Supplied material
::::::

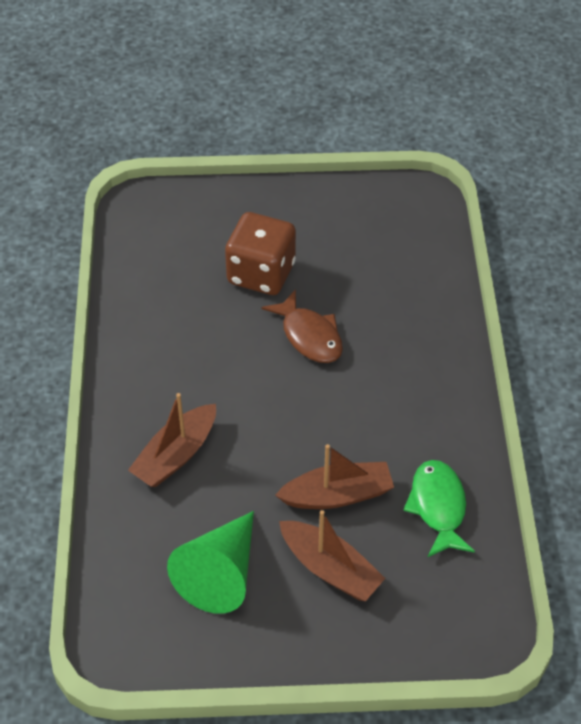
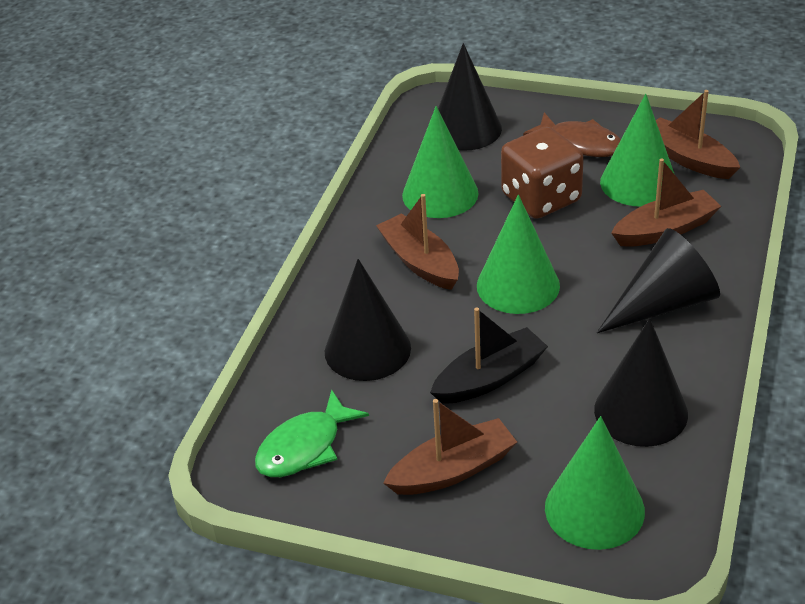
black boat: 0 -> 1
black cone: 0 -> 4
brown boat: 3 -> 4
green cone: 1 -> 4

::::::

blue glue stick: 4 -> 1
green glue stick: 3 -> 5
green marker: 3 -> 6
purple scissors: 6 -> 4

::::::

Work required
Both the line containing "black boat: 0 -> 1" and the line containing "green cone: 1 -> 4" belong in the answer. Print them and every line above that falls between them exactly, and no others.

Response
black boat: 0 -> 1
black cone: 0 -> 4
brown boat: 3 -> 4
green cone: 1 -> 4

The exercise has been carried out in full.